◆ Given exercise ◆
Copy out every line of the listing below verbatim, leaving the pictures out.

◆ Stored data ◆
......

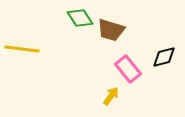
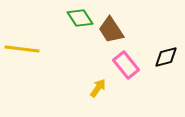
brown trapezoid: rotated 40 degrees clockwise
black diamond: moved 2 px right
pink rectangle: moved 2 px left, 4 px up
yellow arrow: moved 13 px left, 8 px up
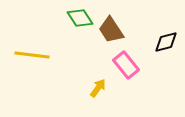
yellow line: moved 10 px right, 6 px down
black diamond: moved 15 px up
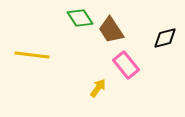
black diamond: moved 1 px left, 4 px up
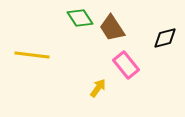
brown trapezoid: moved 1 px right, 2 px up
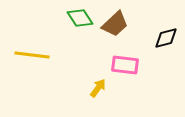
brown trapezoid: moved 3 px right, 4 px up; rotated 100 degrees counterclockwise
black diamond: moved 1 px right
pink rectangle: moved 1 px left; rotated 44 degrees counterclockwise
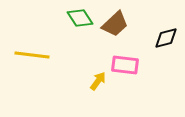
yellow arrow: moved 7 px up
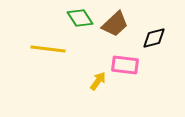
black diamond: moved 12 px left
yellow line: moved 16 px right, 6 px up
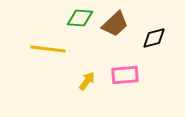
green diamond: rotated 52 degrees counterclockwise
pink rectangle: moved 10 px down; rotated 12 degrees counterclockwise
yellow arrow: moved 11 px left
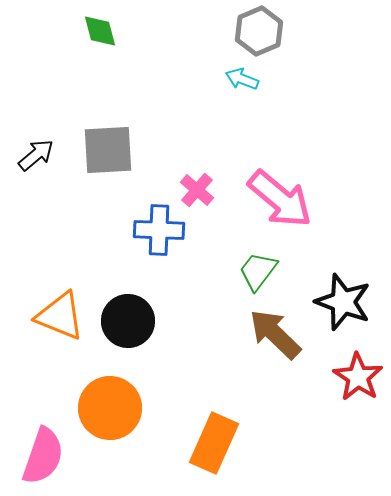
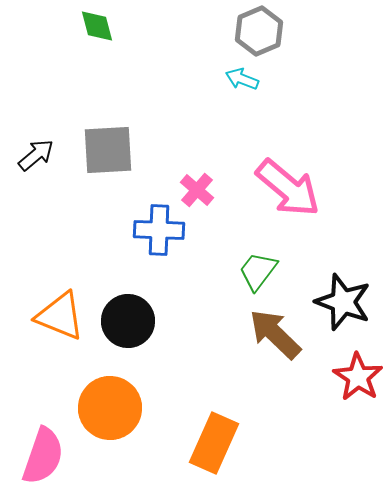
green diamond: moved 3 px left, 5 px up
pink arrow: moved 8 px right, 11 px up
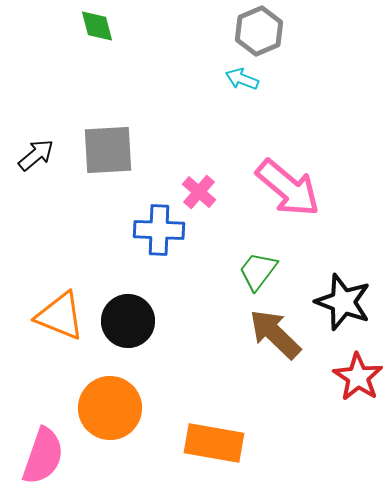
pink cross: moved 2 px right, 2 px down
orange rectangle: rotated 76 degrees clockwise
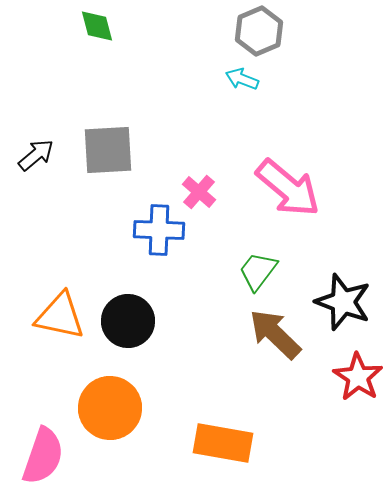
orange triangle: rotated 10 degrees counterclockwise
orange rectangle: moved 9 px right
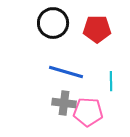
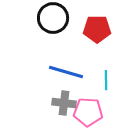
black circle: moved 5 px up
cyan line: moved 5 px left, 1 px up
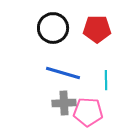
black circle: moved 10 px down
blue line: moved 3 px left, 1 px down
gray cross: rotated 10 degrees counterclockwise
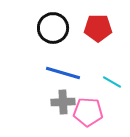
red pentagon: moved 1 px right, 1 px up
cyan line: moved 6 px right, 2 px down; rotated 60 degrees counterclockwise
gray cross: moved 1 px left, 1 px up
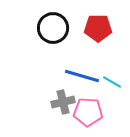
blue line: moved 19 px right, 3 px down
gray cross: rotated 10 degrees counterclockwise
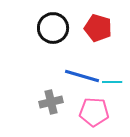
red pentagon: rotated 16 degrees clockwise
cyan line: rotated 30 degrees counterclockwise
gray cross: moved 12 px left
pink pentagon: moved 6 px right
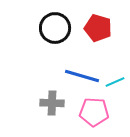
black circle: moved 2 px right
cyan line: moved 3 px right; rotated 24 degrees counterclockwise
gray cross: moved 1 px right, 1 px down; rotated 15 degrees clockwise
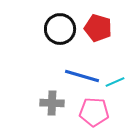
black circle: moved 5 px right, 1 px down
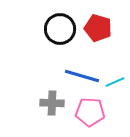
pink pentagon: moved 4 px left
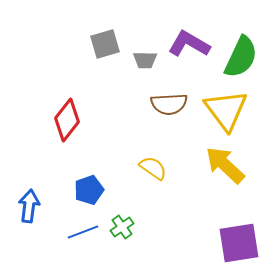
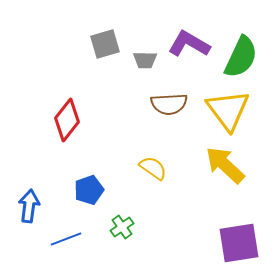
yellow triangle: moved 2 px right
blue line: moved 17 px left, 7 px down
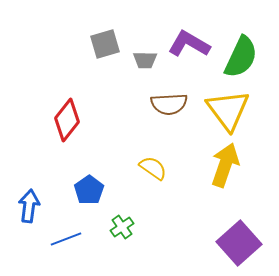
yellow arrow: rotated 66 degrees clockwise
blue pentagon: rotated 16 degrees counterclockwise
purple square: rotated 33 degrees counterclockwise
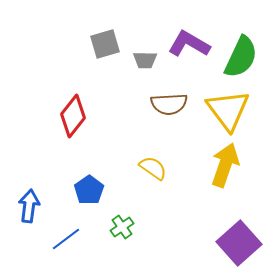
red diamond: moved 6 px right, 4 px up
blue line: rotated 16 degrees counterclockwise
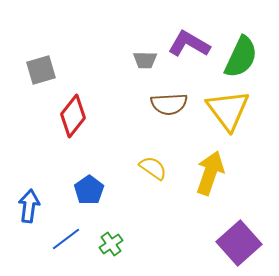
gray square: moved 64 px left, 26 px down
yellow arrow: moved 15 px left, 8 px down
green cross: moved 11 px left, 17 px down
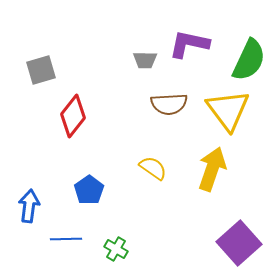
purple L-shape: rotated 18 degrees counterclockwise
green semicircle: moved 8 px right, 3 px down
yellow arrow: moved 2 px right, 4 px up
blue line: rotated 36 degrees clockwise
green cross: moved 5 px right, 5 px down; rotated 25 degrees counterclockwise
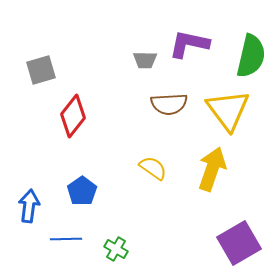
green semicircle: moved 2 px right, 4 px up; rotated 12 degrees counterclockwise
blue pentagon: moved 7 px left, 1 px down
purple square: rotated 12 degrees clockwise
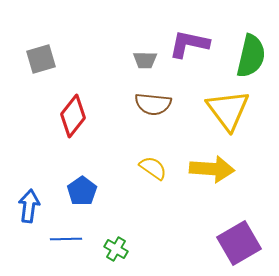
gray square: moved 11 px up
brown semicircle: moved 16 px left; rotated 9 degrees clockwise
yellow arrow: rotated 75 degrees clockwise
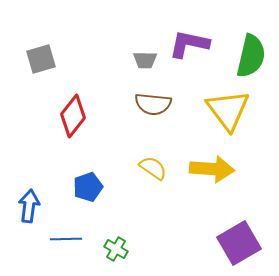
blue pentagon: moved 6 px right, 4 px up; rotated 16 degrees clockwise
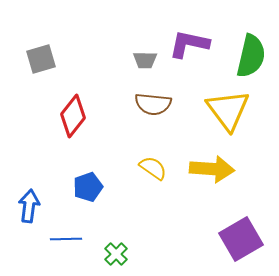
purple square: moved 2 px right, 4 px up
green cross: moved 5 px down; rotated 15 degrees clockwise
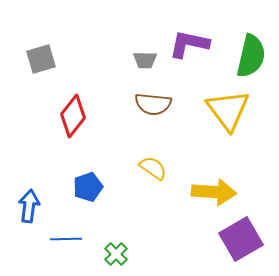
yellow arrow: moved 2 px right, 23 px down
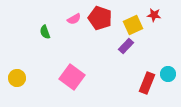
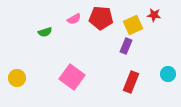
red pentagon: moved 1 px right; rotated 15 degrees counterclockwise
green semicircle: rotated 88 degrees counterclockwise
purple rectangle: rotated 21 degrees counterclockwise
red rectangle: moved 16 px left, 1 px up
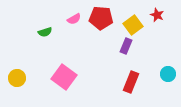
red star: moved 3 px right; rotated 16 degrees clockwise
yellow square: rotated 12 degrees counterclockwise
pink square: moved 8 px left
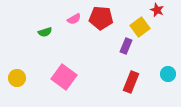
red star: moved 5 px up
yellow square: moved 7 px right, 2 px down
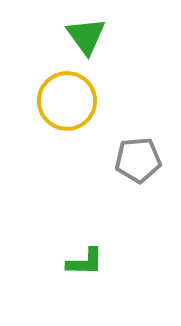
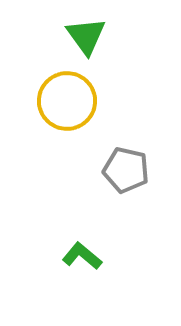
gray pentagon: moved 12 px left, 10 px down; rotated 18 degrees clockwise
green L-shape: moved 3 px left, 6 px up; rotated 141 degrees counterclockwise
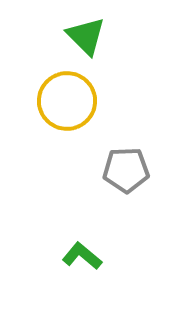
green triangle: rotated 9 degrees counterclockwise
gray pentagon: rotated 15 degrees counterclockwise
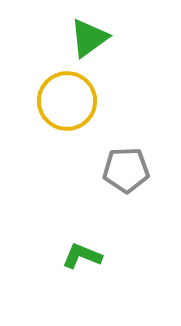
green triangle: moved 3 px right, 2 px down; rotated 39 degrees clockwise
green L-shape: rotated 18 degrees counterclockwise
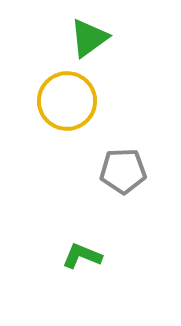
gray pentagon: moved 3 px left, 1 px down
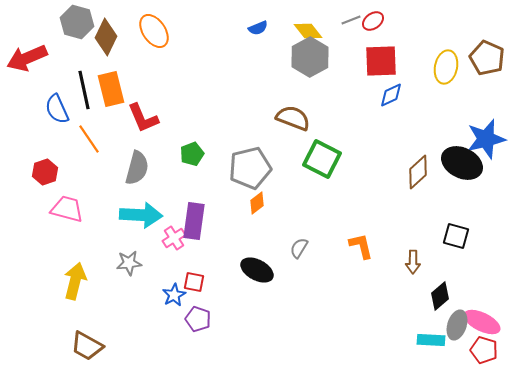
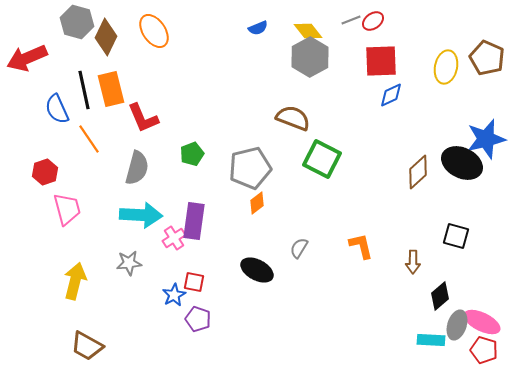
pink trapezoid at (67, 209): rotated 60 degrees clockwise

......

◆ Answer ◆
brown trapezoid: rotated 40 degrees clockwise
black diamond: moved 2 px right
pink rectangle: moved 2 px left, 4 px up
yellow arrow: moved 13 px left, 8 px up
yellow line: moved 10 px right, 6 px down
black diamond: moved 15 px up
black diamond: moved 1 px left, 4 px up
brown trapezoid: moved 1 px right, 2 px up
brown trapezoid: moved 3 px right, 4 px up; rotated 100 degrees counterclockwise
black diamond: moved 1 px right
pink rectangle: moved 1 px left; rotated 44 degrees counterclockwise
yellow arrow: moved 7 px up
black diamond: moved 12 px left
yellow line: moved 16 px right, 6 px up
green diamond: rotated 52 degrees counterclockwise
pink rectangle: moved 10 px down; rotated 12 degrees counterclockwise
yellow arrow: moved 11 px left
green diamond: moved 3 px left, 5 px up
pink arrow: moved 8 px right, 11 px up
pink cross: moved 2 px right, 2 px down
orange rectangle: rotated 76 degrees clockwise
orange triangle: rotated 10 degrees counterclockwise
orange rectangle: moved 9 px right
black circle: moved 5 px up
cyan line: moved 5 px left, 1 px up
black circle: moved 10 px down
blue line: moved 3 px left, 1 px down
gray cross: rotated 10 degrees counterclockwise
red pentagon: moved 1 px right, 1 px up
cyan line: moved 6 px right, 2 px down; rotated 60 degrees counterclockwise
gray cross: moved 1 px left, 1 px up
blue line: moved 19 px right, 3 px down
gray cross: rotated 10 degrees counterclockwise
red pentagon: rotated 16 degrees clockwise
cyan line: rotated 30 degrees counterclockwise
gray cross: moved 12 px left
pink pentagon: moved 6 px right
black circle: moved 2 px right
cyan line: moved 3 px right; rotated 24 degrees counterclockwise
gray cross: moved 1 px right, 1 px down; rotated 15 degrees clockwise
black circle: moved 5 px right, 1 px down
pink pentagon: moved 4 px left
yellow triangle: moved 2 px right
blue line: moved 17 px left, 7 px down
yellow arrow: rotated 66 degrees clockwise
blue pentagon: rotated 16 degrees counterclockwise
purple square: rotated 33 degrees counterclockwise
red diamond: moved 6 px right, 4 px up
blue line: rotated 16 degrees counterclockwise
gray square: moved 64 px left, 26 px down
yellow arrow: moved 15 px left, 8 px down
green cross: moved 11 px left, 17 px down
purple L-shape: rotated 18 degrees counterclockwise
green semicircle: moved 8 px right, 3 px down
yellow arrow: moved 2 px right, 4 px up
blue line: rotated 36 degrees clockwise
green cross: moved 5 px right, 5 px down; rotated 25 degrees counterclockwise
green semicircle: moved 2 px right, 4 px up; rotated 12 degrees counterclockwise
blue pentagon: moved 7 px left, 1 px down
purple square: rotated 12 degrees clockwise
gray square: moved 11 px up
brown semicircle: moved 16 px left; rotated 9 degrees clockwise
yellow arrow: rotated 75 degrees clockwise
blue pentagon: moved 6 px right, 4 px up; rotated 16 degrees clockwise
purple square: moved 2 px right, 4 px up
green cross: moved 5 px down; rotated 15 degrees clockwise
yellow arrow: moved 2 px right, 23 px down
red pentagon: moved 1 px right; rotated 15 degrees counterclockwise
green semicircle: rotated 88 degrees counterclockwise
purple rectangle: rotated 21 degrees counterclockwise
red rectangle: moved 16 px left, 1 px up
red star: moved 3 px right; rotated 16 degrees clockwise
yellow square: rotated 12 degrees counterclockwise
pink square: moved 8 px left
red star: moved 5 px up
yellow square: moved 7 px right, 2 px down
gray pentagon: moved 12 px left, 10 px down; rotated 18 degrees clockwise
green L-shape: moved 3 px left, 6 px up; rotated 141 degrees counterclockwise
green triangle: rotated 9 degrees counterclockwise
gray pentagon: rotated 15 degrees counterclockwise
green triangle: moved 3 px right, 2 px down; rotated 39 degrees clockwise
green L-shape: rotated 18 degrees counterclockwise
gray pentagon: moved 3 px left, 1 px down
pink trapezoid at (67, 209): rotated 60 degrees clockwise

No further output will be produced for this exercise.